▸ Dataset excerpts:
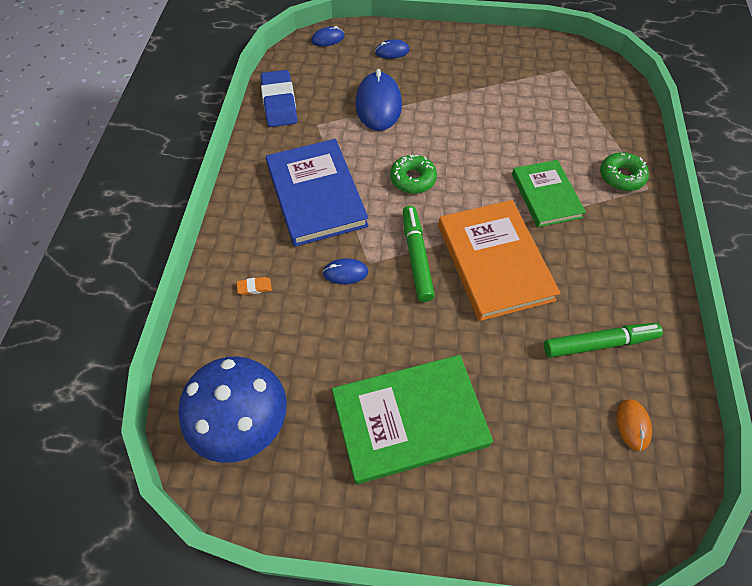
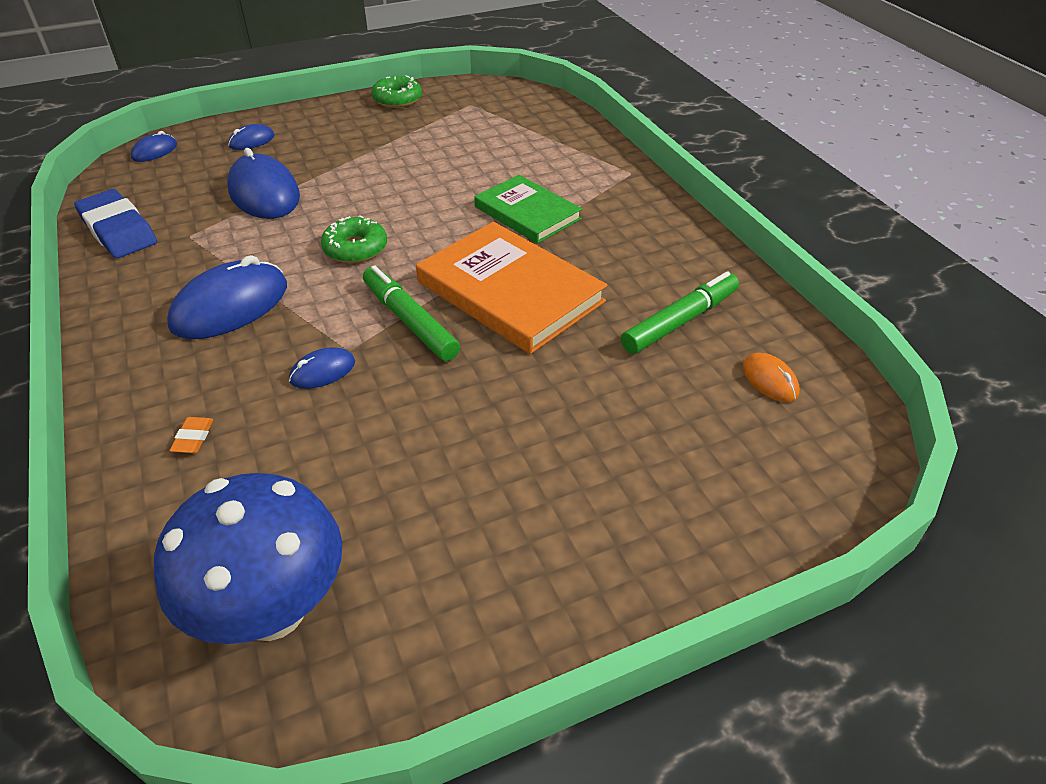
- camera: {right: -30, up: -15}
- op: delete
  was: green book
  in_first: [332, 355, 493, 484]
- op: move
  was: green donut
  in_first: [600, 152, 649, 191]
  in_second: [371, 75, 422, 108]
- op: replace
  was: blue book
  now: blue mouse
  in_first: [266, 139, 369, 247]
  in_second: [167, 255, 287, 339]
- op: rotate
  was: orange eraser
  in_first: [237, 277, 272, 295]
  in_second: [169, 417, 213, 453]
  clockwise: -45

▸ WORK ORDER:
Word for word and without any pictures, return all of the lines above.

▸ RESPONSE BELOW:
- camera: {right: -30, up: -15}
- op: delete
  was: green book
  in_first: [332, 355, 493, 484]
- op: move
  was: green donut
  in_first: [600, 152, 649, 191]
  in_second: [371, 75, 422, 108]
- op: replace
  was: blue book
  now: blue mouse
  in_first: [266, 139, 369, 247]
  in_second: [167, 255, 287, 339]
- op: rotate
  was: orange eraser
  in_first: [237, 277, 272, 295]
  in_second: [169, 417, 213, 453]
  clockwise: -45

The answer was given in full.